# TASK BRIEF
Copy, from the data below, every line that has "button" in it.

# DATA FOR ANALYSIS

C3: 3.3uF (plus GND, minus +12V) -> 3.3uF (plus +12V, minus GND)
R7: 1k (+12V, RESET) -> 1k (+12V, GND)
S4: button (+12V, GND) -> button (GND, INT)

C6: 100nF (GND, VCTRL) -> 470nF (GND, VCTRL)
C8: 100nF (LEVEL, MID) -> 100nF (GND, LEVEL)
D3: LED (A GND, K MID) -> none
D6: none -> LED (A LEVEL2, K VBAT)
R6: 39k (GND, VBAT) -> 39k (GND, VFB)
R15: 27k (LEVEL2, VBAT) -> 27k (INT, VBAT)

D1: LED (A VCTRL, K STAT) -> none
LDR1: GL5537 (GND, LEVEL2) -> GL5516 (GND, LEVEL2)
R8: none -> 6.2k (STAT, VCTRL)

--

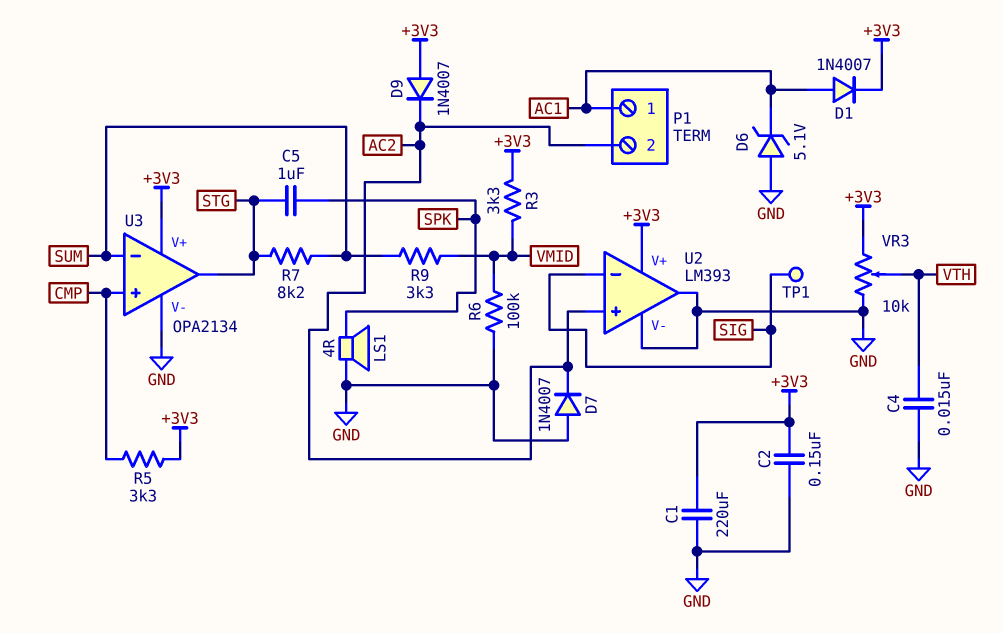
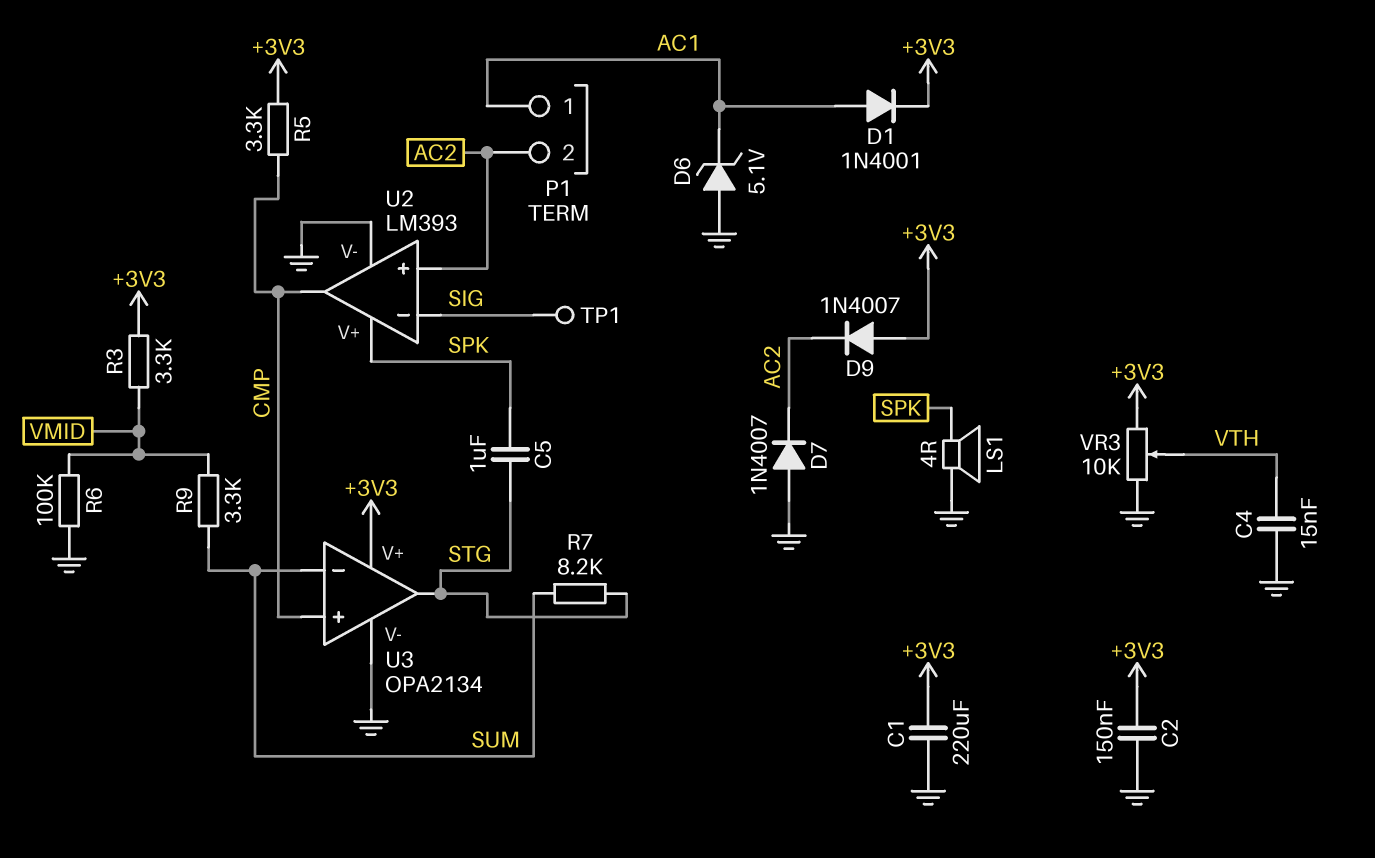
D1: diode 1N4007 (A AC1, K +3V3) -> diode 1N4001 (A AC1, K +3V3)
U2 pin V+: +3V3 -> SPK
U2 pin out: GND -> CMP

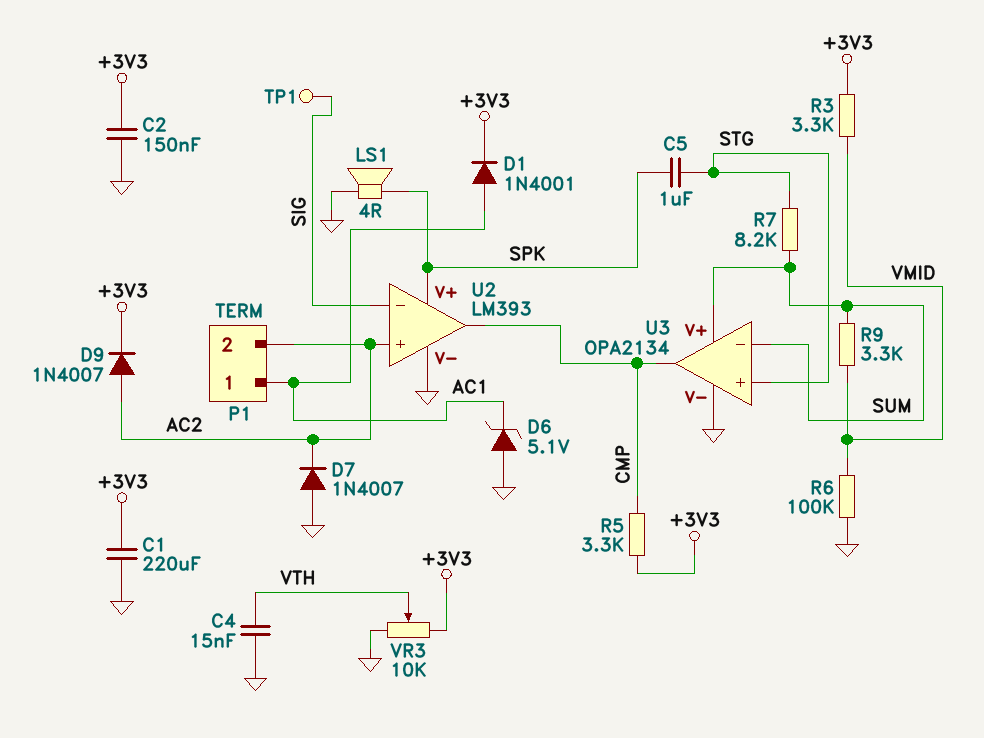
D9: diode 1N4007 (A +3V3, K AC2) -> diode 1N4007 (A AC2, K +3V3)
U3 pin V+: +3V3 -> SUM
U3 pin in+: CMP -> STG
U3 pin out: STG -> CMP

* * *

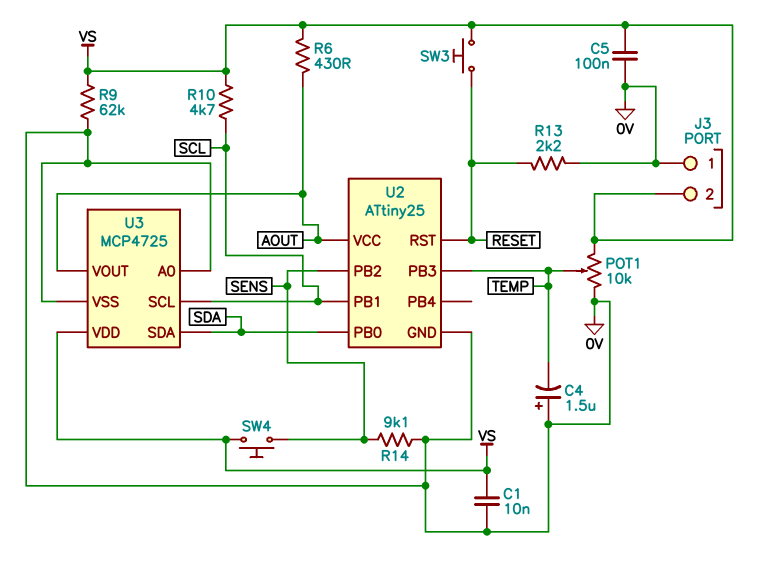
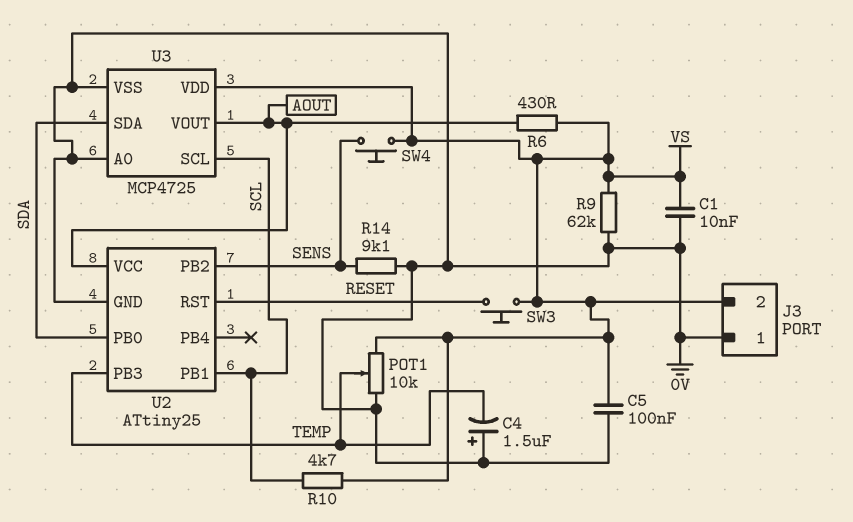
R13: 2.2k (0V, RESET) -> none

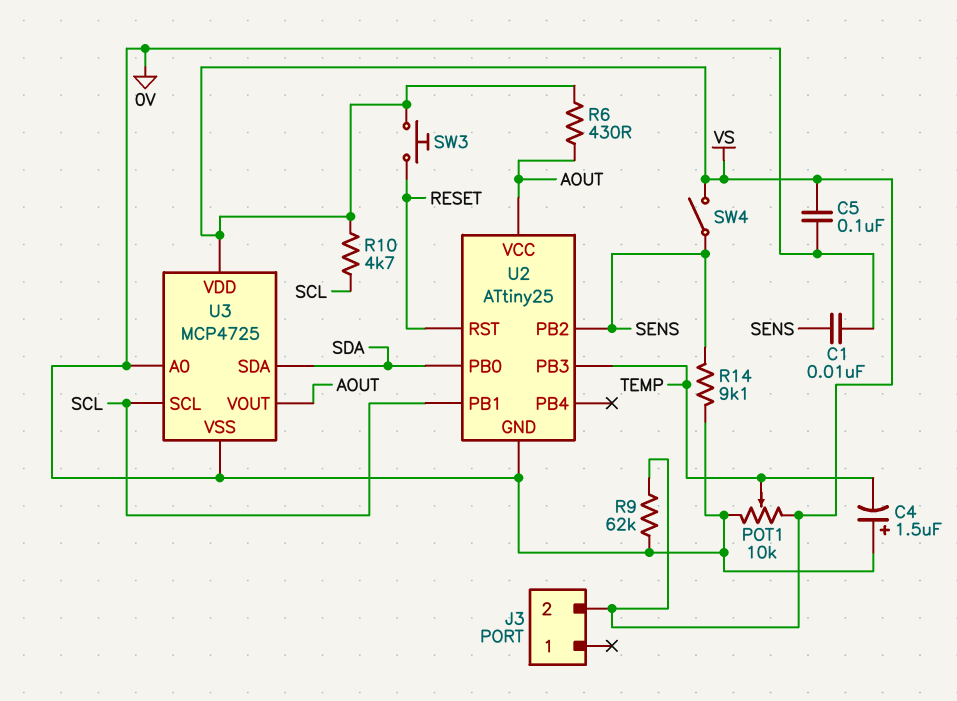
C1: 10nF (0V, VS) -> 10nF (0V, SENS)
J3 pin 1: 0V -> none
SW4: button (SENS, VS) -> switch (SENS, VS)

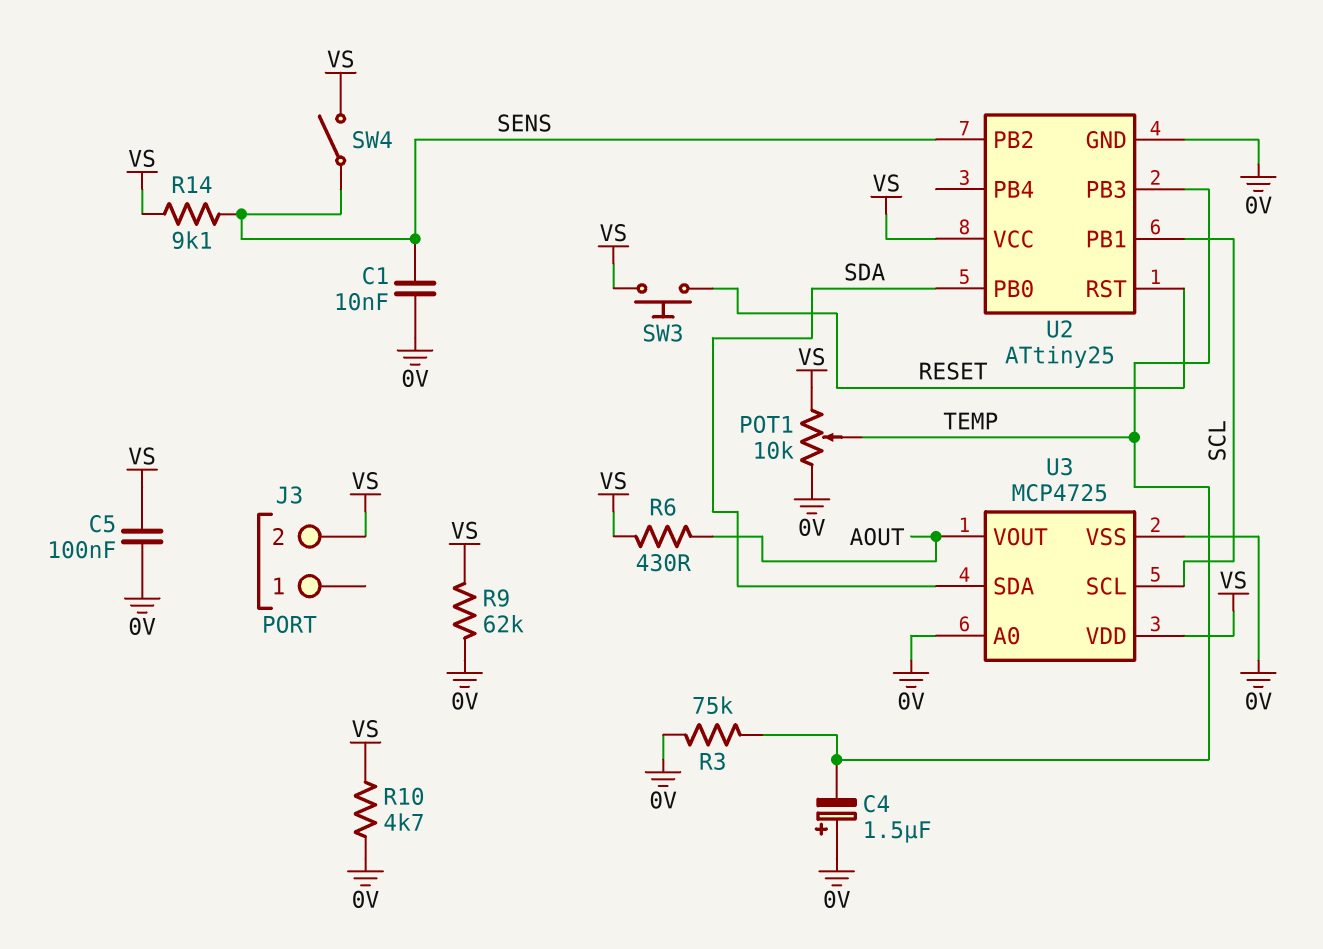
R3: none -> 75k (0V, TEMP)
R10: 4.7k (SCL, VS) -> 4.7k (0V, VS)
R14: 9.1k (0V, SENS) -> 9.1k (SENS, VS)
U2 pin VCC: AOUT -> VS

# TASK RESULT
S4: button (+12V, GND) -> button (GND, INT)
SW4: button (SENS, VS) -> switch (SENS, VS)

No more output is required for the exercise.